Problem requirements: Send back exactly the lines from the opening line of the records below through the one with "The Vorhängeschloss/braun at".

Before-and-after object listings
=-=-=-=-=

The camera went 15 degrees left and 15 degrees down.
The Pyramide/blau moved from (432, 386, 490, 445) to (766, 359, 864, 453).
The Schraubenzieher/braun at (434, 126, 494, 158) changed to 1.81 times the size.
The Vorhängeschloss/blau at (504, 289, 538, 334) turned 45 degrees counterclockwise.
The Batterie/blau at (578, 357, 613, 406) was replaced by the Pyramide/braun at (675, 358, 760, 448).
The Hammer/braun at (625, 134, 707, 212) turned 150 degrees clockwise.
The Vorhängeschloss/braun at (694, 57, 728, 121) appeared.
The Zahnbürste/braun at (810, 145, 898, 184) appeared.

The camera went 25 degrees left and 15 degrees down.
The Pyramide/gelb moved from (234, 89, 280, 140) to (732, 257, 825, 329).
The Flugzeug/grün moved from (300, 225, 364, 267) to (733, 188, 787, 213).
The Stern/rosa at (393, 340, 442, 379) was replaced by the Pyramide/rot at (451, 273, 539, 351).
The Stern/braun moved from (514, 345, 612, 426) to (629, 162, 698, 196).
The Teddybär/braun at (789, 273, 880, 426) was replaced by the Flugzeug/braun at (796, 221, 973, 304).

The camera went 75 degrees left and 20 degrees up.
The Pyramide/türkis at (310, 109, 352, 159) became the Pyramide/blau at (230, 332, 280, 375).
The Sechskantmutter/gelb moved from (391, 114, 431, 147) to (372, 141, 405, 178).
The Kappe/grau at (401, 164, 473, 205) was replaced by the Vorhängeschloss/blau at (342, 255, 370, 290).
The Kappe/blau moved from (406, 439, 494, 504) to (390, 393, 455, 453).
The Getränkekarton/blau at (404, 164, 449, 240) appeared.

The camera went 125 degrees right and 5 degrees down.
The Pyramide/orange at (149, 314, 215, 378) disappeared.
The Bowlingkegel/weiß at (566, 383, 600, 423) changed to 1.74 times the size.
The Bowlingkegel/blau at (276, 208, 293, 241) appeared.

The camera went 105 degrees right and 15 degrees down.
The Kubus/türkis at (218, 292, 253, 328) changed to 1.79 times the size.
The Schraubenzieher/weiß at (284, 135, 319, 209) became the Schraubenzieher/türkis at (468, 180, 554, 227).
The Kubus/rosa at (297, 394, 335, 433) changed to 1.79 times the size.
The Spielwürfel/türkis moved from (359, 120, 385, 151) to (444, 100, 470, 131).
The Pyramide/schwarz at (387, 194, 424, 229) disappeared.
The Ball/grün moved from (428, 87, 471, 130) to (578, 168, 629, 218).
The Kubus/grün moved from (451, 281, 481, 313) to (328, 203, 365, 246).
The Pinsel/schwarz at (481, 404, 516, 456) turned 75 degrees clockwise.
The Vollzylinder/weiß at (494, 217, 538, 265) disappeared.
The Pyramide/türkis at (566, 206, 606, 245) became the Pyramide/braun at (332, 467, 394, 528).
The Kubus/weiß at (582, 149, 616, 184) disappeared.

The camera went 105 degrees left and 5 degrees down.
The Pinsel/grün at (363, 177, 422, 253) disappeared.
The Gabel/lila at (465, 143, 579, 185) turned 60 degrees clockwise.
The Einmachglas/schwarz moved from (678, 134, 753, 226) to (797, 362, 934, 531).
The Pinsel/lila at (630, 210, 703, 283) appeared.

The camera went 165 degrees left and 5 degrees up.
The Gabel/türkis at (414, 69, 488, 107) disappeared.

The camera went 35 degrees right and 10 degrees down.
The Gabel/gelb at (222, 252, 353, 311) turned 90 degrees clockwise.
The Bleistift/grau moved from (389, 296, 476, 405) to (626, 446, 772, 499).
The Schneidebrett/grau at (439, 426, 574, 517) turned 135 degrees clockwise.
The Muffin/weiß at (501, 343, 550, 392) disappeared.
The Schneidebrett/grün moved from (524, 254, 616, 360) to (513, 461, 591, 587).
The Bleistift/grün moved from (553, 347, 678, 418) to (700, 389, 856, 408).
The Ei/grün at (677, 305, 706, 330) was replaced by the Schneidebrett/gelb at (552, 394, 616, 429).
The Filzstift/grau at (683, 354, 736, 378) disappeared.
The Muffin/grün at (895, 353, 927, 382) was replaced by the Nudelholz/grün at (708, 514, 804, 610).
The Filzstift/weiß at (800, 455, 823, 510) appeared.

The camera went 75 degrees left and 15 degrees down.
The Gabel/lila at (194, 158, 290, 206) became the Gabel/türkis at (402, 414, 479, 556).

=-=-=-=-=

Exercise result:
The camera went 15 degrees left and 15 degrees down.
The Pyramide/blau moved from (432, 386, 490, 445) to (766, 359, 864, 453).
The Schraubenzieher/braun at (434, 126, 494, 158) changed to 1.81 times the size.
The Vorhängeschloss/blau at (504, 289, 538, 334) turned 45 degrees counterclockwise.
The Batterie/blau at (578, 357, 613, 406) was replaced by the Pyramide/braun at (675, 358, 760, 448).
The Hammer/braun at (625, 134, 707, 212) turned 150 degrees clockwise.
The Vorhängeschloss/braun at (694, 57, 728, 121) appeared.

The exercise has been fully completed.